Data entries:
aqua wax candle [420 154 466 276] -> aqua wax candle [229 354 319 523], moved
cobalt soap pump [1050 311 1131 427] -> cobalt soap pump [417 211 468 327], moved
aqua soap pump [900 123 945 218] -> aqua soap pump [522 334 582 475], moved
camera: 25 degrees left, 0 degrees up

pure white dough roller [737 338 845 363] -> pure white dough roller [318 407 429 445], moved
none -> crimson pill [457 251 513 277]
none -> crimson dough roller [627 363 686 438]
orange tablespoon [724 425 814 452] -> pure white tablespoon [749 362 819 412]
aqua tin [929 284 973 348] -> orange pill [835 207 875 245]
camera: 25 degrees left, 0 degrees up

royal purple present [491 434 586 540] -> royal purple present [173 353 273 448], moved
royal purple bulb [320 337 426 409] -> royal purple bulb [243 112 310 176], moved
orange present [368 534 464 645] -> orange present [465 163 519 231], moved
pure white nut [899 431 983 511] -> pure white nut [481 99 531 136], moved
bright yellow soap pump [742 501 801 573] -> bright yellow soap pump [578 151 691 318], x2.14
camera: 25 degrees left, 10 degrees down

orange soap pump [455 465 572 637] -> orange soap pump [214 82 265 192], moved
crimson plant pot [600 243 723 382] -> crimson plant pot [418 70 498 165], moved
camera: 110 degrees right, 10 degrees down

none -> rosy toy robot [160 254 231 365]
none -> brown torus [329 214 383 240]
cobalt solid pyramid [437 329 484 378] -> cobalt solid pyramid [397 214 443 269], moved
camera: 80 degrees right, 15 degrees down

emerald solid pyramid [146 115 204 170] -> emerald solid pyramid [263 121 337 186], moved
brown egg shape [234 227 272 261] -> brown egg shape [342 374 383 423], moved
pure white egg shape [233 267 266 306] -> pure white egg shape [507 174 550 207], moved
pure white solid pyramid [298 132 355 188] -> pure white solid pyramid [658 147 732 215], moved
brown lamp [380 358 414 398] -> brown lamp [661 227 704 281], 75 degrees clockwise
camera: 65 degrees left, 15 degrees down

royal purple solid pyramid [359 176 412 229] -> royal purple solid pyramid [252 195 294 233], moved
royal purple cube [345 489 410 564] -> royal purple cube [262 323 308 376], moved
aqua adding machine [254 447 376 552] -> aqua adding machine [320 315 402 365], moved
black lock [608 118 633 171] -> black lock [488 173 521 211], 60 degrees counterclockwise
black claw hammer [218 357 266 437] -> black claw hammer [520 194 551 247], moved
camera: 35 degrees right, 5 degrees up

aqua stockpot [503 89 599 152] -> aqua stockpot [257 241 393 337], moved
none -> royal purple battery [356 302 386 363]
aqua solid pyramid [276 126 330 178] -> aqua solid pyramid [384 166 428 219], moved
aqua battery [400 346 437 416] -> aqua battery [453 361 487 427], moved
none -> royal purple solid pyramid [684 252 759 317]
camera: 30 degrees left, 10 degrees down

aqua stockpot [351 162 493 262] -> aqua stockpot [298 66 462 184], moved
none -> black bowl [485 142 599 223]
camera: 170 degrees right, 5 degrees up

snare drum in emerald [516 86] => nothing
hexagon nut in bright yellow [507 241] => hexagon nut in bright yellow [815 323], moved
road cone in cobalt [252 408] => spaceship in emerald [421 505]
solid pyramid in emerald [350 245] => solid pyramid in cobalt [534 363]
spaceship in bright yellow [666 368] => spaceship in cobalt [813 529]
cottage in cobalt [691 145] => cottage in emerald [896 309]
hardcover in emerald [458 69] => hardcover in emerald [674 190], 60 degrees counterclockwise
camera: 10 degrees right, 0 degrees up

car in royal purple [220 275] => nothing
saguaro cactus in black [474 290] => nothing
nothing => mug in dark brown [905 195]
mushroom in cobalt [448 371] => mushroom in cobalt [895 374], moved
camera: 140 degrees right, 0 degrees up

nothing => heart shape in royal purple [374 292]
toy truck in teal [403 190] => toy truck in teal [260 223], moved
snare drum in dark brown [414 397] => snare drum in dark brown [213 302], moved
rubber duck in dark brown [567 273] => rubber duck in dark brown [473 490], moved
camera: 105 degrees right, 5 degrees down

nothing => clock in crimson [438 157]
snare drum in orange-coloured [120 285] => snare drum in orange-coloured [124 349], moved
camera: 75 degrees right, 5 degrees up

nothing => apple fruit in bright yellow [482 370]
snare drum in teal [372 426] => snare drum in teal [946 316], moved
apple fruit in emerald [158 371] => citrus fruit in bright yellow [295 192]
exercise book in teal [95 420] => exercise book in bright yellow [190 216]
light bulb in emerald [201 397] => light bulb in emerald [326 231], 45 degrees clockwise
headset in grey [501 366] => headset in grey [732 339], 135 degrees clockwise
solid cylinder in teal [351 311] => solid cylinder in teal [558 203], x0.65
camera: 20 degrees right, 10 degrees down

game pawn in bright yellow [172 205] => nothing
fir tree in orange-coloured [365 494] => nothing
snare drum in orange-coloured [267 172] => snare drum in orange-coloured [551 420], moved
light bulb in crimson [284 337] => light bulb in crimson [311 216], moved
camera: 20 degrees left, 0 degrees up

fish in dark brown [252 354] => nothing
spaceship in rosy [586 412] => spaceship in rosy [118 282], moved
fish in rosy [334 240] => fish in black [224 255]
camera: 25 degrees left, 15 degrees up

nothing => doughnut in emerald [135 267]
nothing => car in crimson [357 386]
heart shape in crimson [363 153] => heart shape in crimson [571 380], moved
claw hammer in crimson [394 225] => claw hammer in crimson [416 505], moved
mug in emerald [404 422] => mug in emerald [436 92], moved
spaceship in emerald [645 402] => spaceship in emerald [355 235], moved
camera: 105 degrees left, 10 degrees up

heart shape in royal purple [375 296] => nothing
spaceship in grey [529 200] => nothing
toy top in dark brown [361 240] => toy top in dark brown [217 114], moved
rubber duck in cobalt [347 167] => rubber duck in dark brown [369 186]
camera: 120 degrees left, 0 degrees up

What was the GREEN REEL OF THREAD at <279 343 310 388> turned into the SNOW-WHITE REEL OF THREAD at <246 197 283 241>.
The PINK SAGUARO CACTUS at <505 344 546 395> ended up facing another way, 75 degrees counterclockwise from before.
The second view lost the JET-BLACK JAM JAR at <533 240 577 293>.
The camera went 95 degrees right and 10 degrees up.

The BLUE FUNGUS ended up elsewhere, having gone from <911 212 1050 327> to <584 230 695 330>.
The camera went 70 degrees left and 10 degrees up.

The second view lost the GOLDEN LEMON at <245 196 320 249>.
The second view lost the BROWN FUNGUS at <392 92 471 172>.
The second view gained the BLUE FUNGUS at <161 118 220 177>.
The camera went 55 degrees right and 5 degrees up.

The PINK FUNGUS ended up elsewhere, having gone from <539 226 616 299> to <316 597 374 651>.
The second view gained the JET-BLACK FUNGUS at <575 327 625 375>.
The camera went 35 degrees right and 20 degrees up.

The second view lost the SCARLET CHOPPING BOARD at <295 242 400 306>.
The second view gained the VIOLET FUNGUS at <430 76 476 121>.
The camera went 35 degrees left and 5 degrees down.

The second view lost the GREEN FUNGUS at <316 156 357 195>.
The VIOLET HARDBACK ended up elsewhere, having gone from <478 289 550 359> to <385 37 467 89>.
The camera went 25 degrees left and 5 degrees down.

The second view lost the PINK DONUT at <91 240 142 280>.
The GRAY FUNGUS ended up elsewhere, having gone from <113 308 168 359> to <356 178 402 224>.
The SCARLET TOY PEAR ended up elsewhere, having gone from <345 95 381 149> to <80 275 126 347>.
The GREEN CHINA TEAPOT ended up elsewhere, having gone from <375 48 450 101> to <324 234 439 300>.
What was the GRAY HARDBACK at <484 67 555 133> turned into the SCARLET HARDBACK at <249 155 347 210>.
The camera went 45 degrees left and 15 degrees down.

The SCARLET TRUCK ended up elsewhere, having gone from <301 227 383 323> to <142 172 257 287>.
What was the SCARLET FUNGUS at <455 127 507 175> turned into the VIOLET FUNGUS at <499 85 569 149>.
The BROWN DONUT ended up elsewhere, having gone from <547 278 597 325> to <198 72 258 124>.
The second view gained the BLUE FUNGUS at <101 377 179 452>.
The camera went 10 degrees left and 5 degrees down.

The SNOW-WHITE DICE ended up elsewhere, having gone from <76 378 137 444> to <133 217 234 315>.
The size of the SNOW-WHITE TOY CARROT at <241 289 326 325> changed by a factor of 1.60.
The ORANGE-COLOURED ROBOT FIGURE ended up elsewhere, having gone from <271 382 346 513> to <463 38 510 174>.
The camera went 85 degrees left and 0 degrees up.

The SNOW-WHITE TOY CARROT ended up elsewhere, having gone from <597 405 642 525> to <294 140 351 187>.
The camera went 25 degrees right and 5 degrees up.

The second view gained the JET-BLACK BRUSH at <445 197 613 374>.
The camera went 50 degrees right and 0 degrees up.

[Task prompt]
Reproduce exactly the lines that run from the start of the records to the line with "aqua soap pump [900", both included.

[Answer section]
aqua wax candle [420 154 466 276] -> aqua wax candle [229 354 319 523], moved
cobalt soap pump [1050 311 1131 427] -> cobalt soap pump [417 211 468 327], moved
aqua soap pump [900 123 945 218] -> aqua soap pump [522 334 582 475], moved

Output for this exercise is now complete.